◆ Problem ◆
When you reach the entries below, transcribe each one exactly as it stands.

[Exercise input]

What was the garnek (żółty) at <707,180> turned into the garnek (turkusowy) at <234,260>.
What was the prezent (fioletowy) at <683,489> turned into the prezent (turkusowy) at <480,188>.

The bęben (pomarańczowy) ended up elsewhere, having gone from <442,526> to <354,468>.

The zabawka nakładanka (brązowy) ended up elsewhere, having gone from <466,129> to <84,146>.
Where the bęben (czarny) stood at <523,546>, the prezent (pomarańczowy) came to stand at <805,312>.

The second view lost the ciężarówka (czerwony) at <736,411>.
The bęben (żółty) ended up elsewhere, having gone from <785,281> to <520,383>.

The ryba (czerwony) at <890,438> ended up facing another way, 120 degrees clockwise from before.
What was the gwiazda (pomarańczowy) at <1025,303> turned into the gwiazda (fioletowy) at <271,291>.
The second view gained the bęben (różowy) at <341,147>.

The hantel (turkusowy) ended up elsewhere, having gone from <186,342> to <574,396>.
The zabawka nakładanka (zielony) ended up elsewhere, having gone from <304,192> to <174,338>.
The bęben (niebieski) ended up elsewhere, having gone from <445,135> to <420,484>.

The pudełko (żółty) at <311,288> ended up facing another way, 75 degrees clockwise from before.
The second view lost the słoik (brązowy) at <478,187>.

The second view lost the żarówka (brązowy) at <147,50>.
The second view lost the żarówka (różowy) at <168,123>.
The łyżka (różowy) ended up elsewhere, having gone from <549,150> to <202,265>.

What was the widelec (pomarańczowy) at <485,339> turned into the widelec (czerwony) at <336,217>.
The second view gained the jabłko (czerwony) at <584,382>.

[/Exercise input]

◆ Output below ◆
What was the garnek (żółty) at <707,180> turned into the garnek (turkusowy) at <234,260>.
What was the prezent (fioletowy) at <683,489> turned into the prezent (turkusowy) at <480,188>.

The bęben (pomarańczowy) ended up elsewhere, having gone from <442,526> to <354,468>.

The zabawka nakładanka (brązowy) ended up elsewhere, having gone from <466,129> to <84,146>.
Where the bęben (czarny) stood at <523,546>, the prezent (pomarańczowy) came to stand at <805,312>.

The second view lost the ciężarówka (czerwony) at <736,411>.
The bęben (żółty) ended up elsewhere, having gone from <785,281> to <520,383>.

The ryba (czerwony) at <890,438> ended up facing another way, 120 degrees clockwise from before.
What was the gwiazda (pomarańczowy) at <1025,303> turned into the gwiazda (fioletowy) at <271,291>.
The second view gained the bęben (różowy) at <341,147>.

The hantel (turkusowy) ended up elsewhere, having gone from <186,342> to <574,396>.
The zabawka nakładanka (zielony) ended up elsewhere, having gone from <304,192> to <174,338>.
The bęben (niebieski) ended up elsewhere, having gone from <445,135> to <420,484>.

The pudełko (żółty) at <311,288> ended up facing another way, 75 degrees clockwise from before.
The second view lost the słoik (brązowy) at <478,187>.

The second view lost the żarówka (brązowy) at <147,50>.
The second view lost the żarówka (różowy) at <168,123>.
The łyżka (różowy) ended up elsewhere, having gone from <549,150> to <202,265>.

What was the widelec (pomarańczowy) at <485,339> turned into the widelec (czerwony) at <336,217>.
The second view gained the jabłko (czerwony) at <584,382>.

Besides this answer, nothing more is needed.